▸ TASK TO COMPLETE
Which lines of the records below contain the word "triangle"? Report each of them in full.

+++ RECORDS PROVIDED

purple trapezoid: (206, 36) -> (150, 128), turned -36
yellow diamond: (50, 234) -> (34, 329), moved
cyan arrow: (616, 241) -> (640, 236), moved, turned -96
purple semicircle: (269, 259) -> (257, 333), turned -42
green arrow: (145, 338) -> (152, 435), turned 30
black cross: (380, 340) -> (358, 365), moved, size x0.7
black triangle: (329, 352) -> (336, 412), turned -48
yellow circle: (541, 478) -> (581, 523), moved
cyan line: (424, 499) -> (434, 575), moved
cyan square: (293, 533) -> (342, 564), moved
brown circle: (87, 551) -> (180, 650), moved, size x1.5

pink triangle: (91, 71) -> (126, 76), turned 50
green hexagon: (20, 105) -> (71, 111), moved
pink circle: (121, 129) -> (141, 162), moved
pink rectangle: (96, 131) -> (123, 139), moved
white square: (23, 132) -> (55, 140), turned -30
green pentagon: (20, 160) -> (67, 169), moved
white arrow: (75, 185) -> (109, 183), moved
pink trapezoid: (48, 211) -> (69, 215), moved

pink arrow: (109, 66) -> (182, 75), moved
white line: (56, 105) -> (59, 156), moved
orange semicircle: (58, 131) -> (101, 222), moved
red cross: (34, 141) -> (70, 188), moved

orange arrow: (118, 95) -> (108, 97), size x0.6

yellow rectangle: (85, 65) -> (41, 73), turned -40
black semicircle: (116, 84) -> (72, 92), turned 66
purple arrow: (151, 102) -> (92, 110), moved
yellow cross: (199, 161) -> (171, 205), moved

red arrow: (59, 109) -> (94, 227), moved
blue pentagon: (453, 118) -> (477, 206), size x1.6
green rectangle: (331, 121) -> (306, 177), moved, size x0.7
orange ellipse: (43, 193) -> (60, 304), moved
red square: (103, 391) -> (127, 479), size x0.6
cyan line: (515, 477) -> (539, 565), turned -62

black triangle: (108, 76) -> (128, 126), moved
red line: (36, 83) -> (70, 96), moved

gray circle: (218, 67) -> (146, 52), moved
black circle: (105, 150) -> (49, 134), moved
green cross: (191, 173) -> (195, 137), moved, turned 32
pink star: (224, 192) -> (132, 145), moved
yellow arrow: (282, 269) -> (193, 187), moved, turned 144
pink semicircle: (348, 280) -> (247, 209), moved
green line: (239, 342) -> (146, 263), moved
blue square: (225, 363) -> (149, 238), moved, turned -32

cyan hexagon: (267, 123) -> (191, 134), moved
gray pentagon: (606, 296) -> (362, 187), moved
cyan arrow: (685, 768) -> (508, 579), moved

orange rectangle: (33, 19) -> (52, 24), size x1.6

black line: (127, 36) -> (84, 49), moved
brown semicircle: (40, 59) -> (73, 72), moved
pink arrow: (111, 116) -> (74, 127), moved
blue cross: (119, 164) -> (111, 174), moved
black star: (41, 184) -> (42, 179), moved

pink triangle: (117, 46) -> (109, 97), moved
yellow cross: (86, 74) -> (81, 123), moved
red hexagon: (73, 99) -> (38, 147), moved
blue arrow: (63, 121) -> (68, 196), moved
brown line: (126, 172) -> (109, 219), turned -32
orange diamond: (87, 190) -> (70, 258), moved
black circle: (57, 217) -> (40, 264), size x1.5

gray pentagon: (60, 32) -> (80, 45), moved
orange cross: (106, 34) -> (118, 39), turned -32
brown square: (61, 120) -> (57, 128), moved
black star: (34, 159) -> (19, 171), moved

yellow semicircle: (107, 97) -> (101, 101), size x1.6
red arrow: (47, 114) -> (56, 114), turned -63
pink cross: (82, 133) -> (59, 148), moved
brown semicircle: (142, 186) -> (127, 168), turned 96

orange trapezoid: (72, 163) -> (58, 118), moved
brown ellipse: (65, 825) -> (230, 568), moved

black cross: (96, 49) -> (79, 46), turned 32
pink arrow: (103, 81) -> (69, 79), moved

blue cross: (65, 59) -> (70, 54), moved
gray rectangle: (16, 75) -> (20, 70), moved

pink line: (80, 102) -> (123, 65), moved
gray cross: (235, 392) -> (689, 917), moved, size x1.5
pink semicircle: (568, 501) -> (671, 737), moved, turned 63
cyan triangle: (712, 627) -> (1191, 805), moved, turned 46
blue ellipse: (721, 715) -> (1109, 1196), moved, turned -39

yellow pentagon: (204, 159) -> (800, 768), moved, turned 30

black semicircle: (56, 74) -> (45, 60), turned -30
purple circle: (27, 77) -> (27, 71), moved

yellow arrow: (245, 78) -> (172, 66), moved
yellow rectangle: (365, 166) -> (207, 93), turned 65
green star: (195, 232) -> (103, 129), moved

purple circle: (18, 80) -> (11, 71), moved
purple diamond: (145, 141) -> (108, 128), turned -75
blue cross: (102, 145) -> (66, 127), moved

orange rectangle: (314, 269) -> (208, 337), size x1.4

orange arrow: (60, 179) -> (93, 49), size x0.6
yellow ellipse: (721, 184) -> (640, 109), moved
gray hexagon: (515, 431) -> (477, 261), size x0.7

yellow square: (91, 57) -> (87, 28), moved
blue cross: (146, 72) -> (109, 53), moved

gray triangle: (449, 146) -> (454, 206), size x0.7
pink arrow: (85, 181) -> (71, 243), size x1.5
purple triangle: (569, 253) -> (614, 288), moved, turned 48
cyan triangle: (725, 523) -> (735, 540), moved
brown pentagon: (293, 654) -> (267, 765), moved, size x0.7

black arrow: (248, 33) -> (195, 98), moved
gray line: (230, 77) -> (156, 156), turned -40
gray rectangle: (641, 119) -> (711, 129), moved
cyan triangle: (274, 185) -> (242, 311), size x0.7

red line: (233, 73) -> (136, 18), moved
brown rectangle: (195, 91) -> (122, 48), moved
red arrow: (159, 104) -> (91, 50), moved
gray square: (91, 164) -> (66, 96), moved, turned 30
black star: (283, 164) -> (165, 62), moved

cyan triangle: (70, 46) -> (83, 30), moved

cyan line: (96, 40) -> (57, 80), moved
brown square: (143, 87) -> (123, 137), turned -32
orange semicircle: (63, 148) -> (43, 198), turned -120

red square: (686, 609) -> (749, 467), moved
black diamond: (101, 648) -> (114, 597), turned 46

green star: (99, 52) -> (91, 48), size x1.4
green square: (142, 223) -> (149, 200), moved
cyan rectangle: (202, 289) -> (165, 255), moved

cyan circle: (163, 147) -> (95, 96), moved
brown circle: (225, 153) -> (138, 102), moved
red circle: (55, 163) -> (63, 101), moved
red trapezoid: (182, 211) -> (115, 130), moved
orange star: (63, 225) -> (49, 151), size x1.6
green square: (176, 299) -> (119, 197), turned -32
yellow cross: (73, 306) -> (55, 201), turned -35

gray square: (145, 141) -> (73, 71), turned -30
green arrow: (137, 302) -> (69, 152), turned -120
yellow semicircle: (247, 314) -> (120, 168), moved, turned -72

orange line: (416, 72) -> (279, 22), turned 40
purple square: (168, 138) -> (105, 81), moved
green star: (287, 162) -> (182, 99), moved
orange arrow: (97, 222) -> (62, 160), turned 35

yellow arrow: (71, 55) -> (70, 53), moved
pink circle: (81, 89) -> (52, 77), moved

++++++

▸ RESULT OF THE TASK
black triangle: (329, 352) -> (336, 412), turned -48
pink triangle: (91, 71) -> (126, 76), turned 50
black triangle: (108, 76) -> (128, 126), moved
pink triangle: (117, 46) -> (109, 97), moved
cyan triangle: (712, 627) -> (1191, 805), moved, turned 46
gray triangle: (449, 146) -> (454, 206), size x0.7
purple triangle: (569, 253) -> (614, 288), moved, turned 48
cyan triangle: (725, 523) -> (735, 540), moved
cyan triangle: (274, 185) -> (242, 311), size x0.7
cyan triangle: (70, 46) -> (83, 30), moved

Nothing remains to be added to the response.